→ Required action:
Transcribe all records exactly; omit pictures.
--- START ---
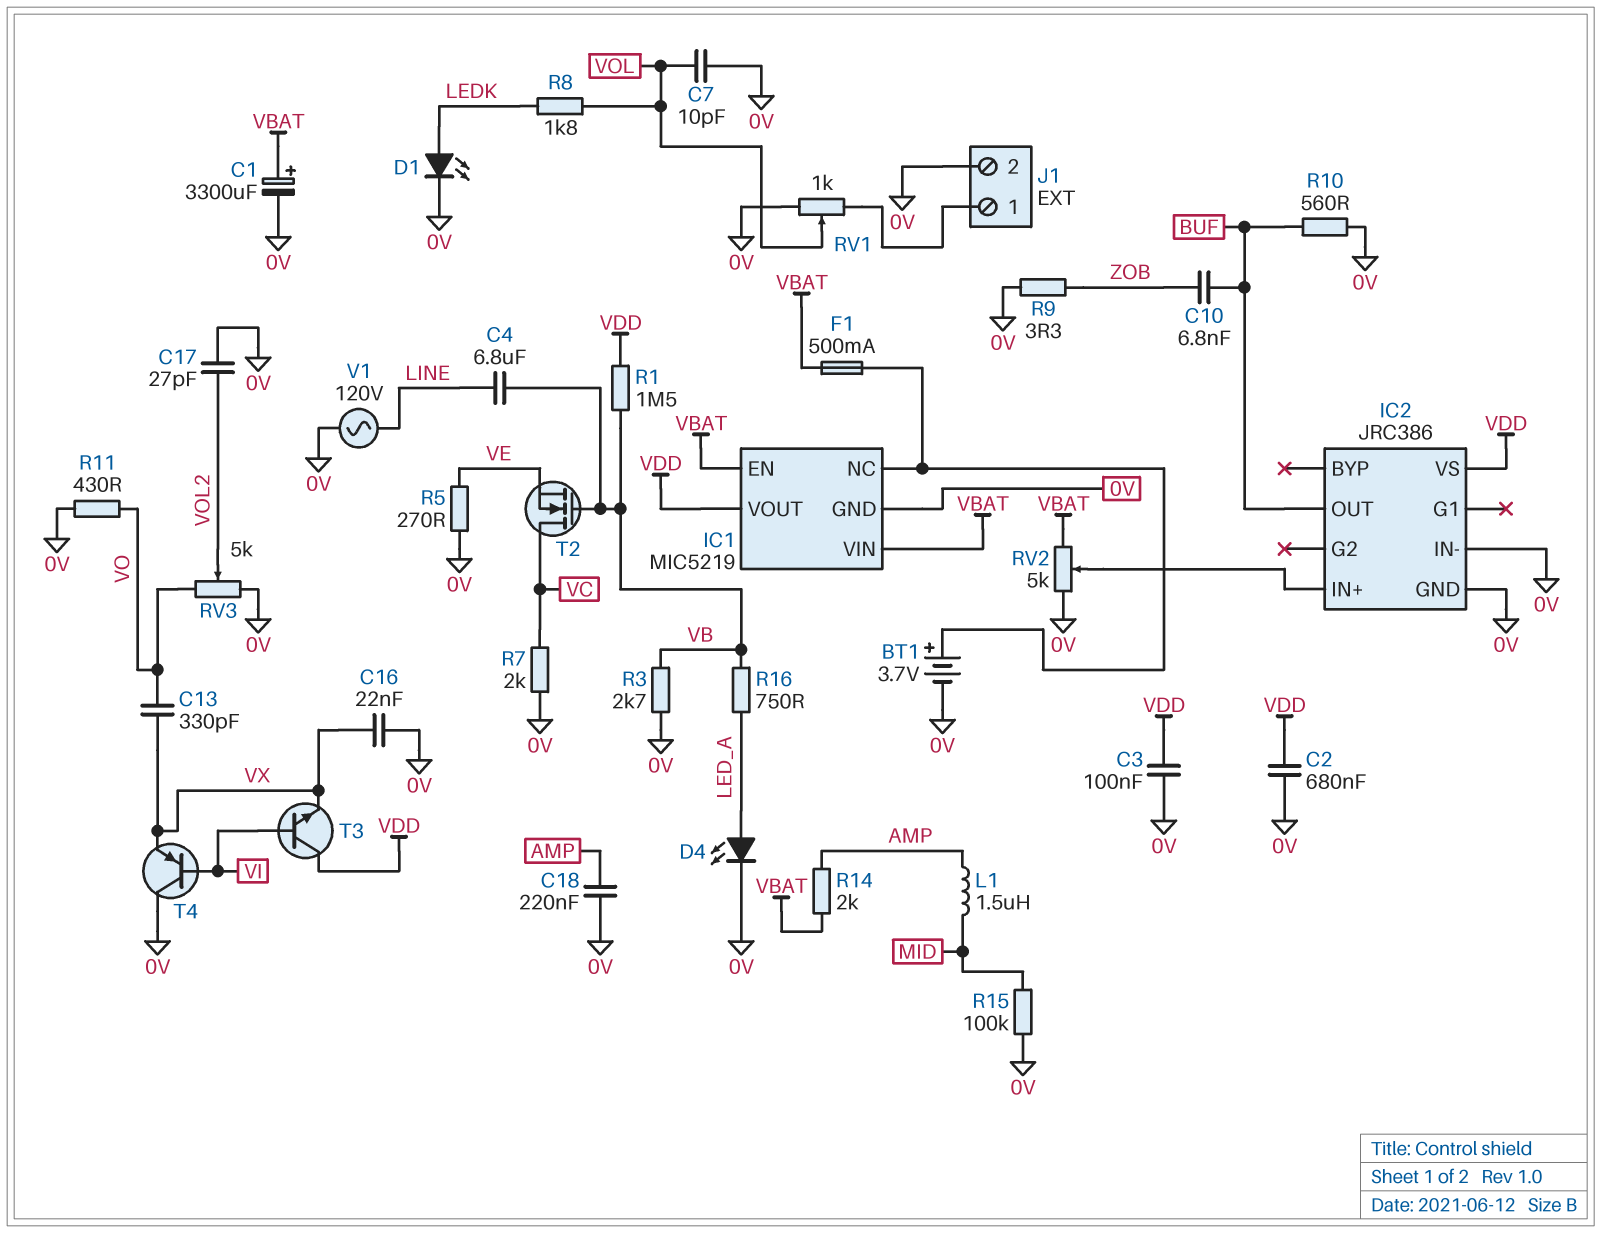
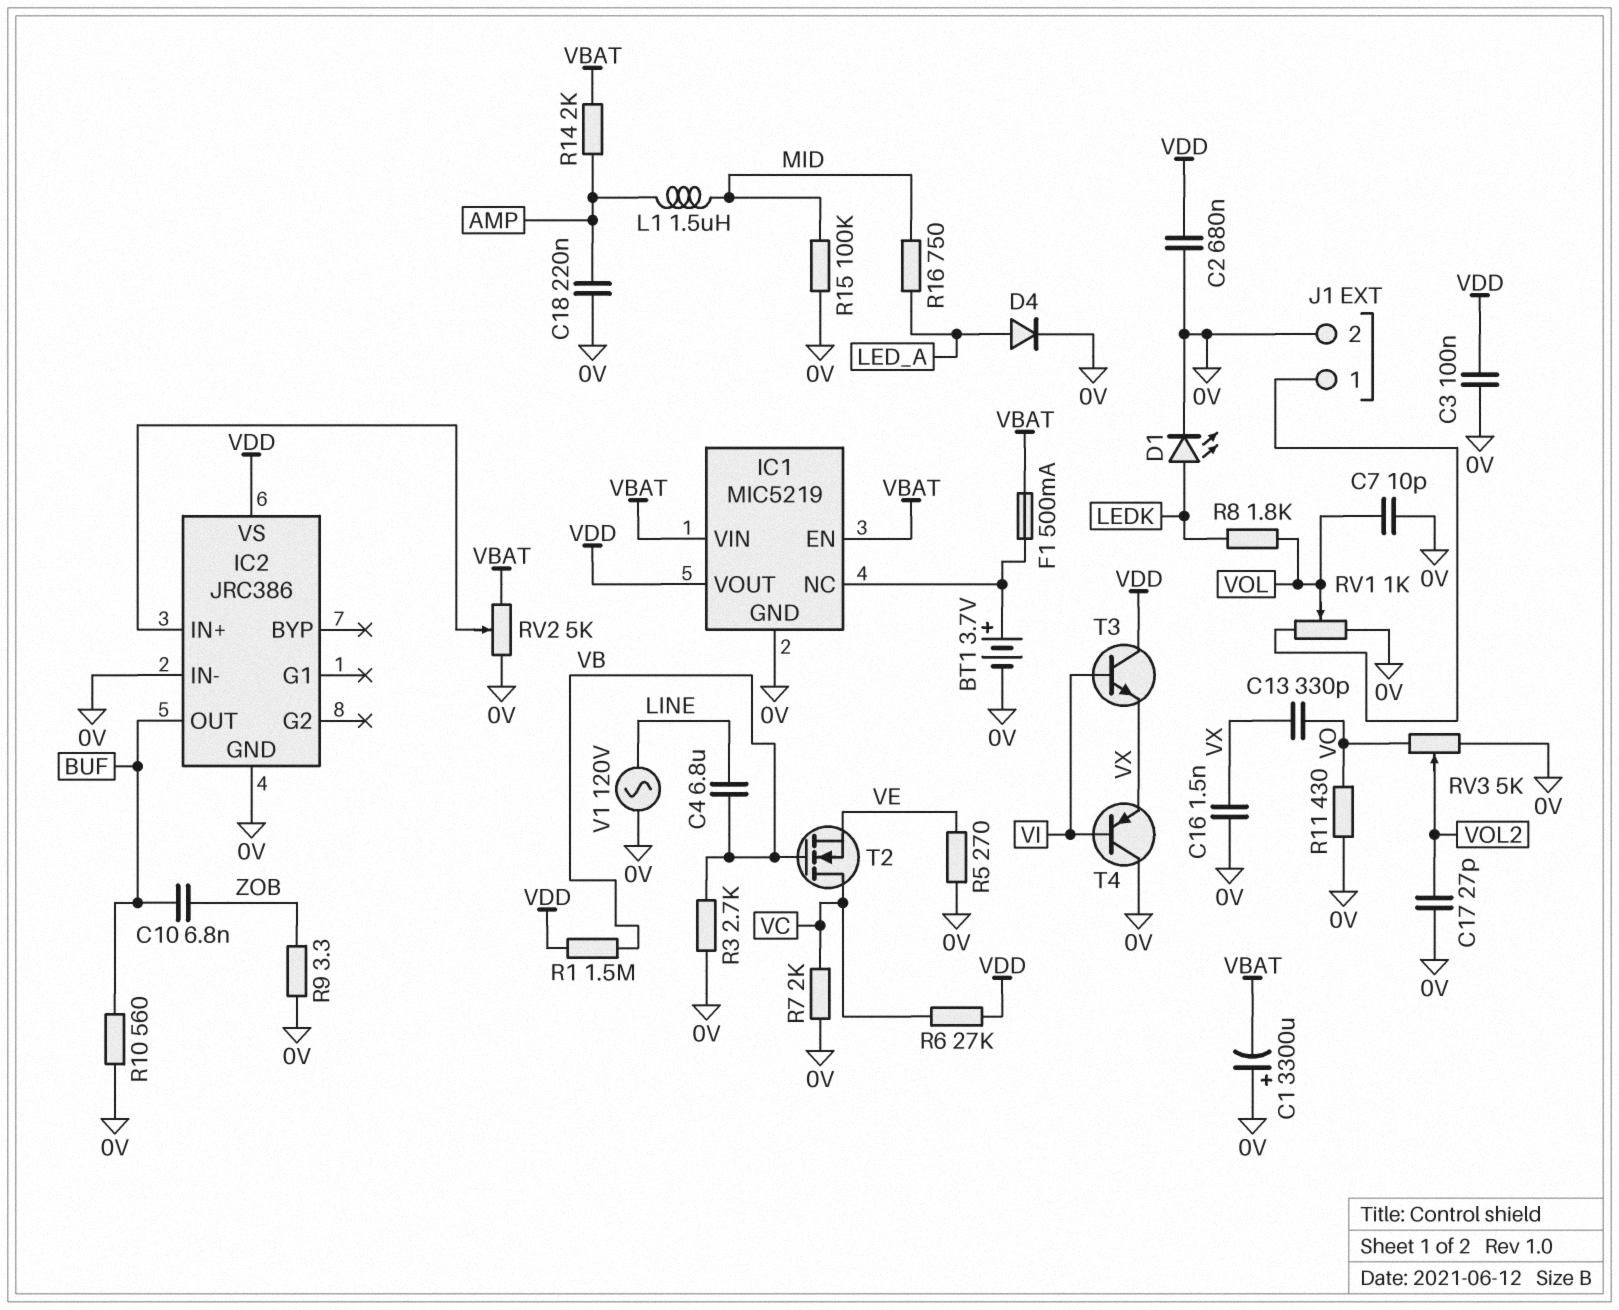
C1: 3300uF (plus VBAT, minus 0V) -> 3300uF (plus 0V, minus VBAT)
C16: 22nF (0V, VX) -> 1.5nF (0V, VX)
D4: LED (A LED_A, K 0V) -> diode (A LED_A, K 0V)
R6: none -> 27k (VC, VDD)
R16: 750 (LED_A, VB) -> 750 (LED_A, MID)

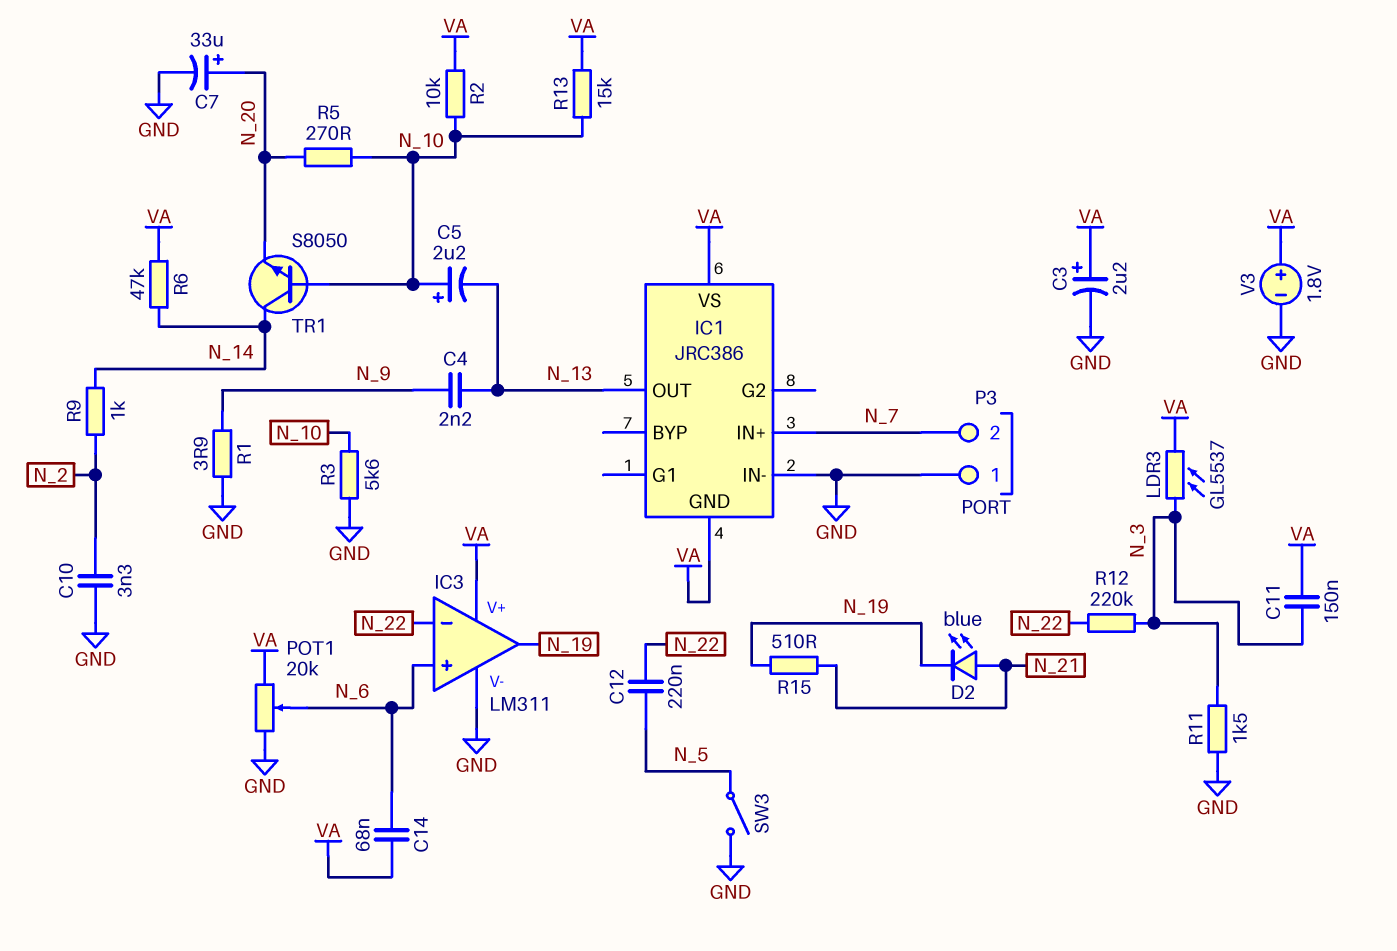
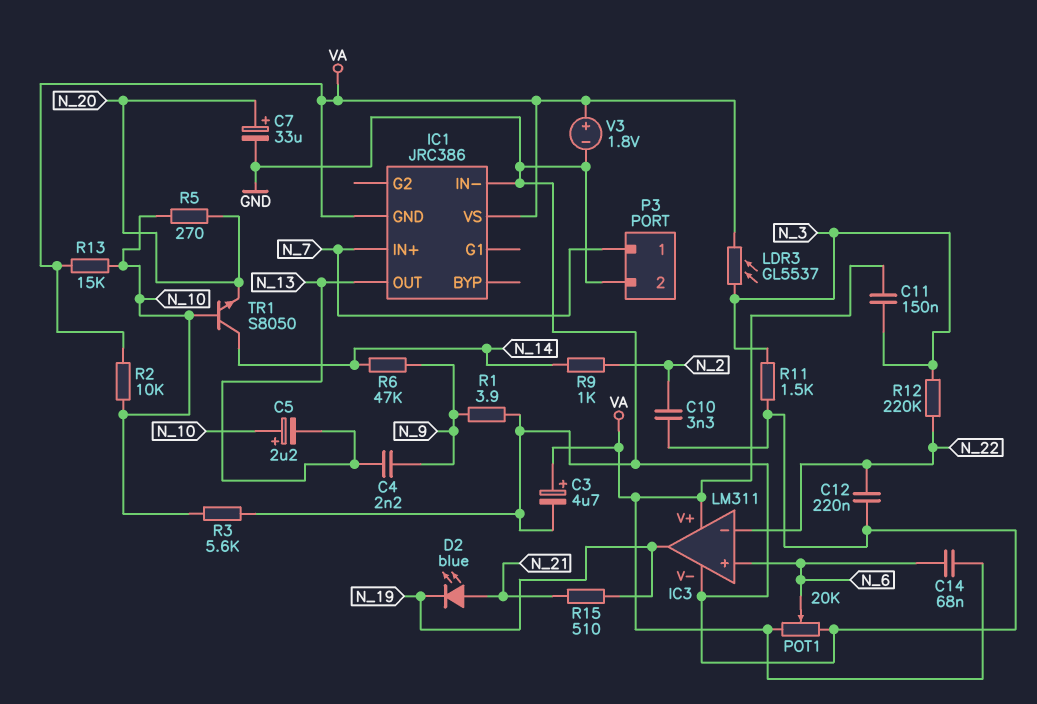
C3: 2.2uF (plus VA, minus GND) -> 4.7uF (plus VA, minus GND)
C12: 220nF (N_5, N_22) -> 220nF (GND, N_22)
P3 pin 1: GND -> N_7
P3 pin 2: N_7 -> GND
R6: 47k (N_14, VA) -> 47k (N_9, N_14)
SW3: switch (GND, N_5) -> none

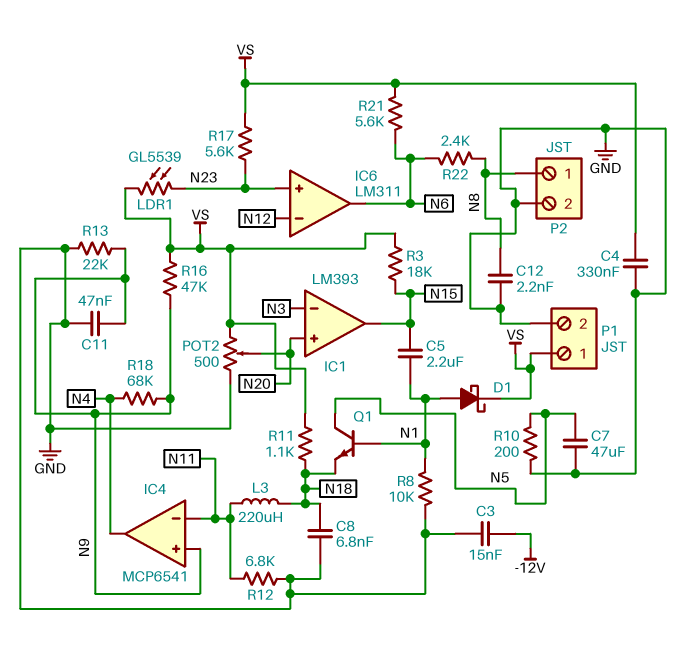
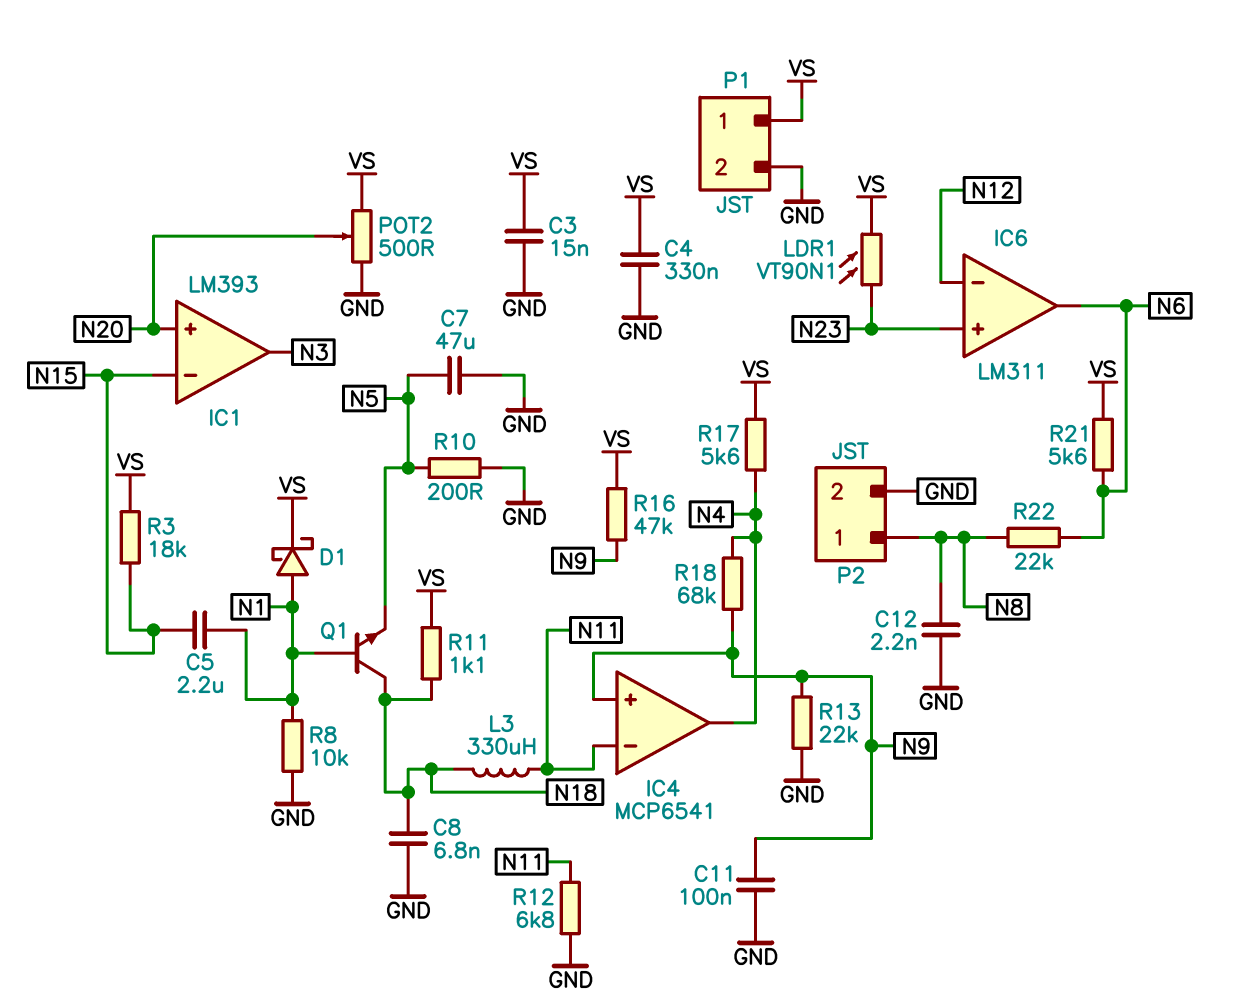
C3: 15nF (-12V, GND) -> 15nF (GND, VS)
C11: 47nF (GND, N9) -> 100nF (GND, N9)
IC1 pin in-: N3 -> N15
IC1 pin out: N15 -> N3
L3: 220uH (N11, N18) -> 330uH (N11, N18)
LDR1: GL5539 (N23, VS) -> VT90N1 (N23, VS)
Q1: NPN (B N1, C N5, E N18) -> NPN (B N1, C N18, E N5)
R17: 5.6k (N23, VS) -> 5.6k (N4, VS)
R22: 2.4k (N6, N8) -> 22k (N6, N8)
--- END ---
→ Problem solution:
C1: 3300uF (plus VBAT, minus 0V) -> 3300uF (plus 0V, minus VBAT)
C16: 22nF (0V, VX) -> 1.5nF (0V, VX)
D4: LED (A LED_A, K 0V) -> diode (A LED_A, K 0V)
R6: none -> 27k (VC, VDD)
R16: 750 (LED_A, VB) -> 750 (LED_A, MID)

C3: 2.2uF (plus VA, minus GND) -> 4.7uF (plus VA, minus GND)
C12: 220nF (N_5, N_22) -> 220nF (GND, N_22)
P3 pin 1: GND -> N_7
P3 pin 2: N_7 -> GND
R6: 47k (N_14, VA) -> 47k (N_9, N_14)
SW3: switch (GND, N_5) -> none

C3: 15nF (-12V, GND) -> 15nF (GND, VS)
C11: 47nF (GND, N9) -> 100nF (GND, N9)
IC1 pin in-: N3 -> N15
IC1 pin out: N15 -> N3
L3: 220uH (N11, N18) -> 330uH (N11, N18)
LDR1: GL5539 (N23, VS) -> VT90N1 (N23, VS)
Q1: NPN (B N1, C N5, E N18) -> NPN (B N1, C N18, E N5)
R17: 5.6k (N23, VS) -> 5.6k (N4, VS)
R22: 2.4k (N6, N8) -> 22k (N6, N8)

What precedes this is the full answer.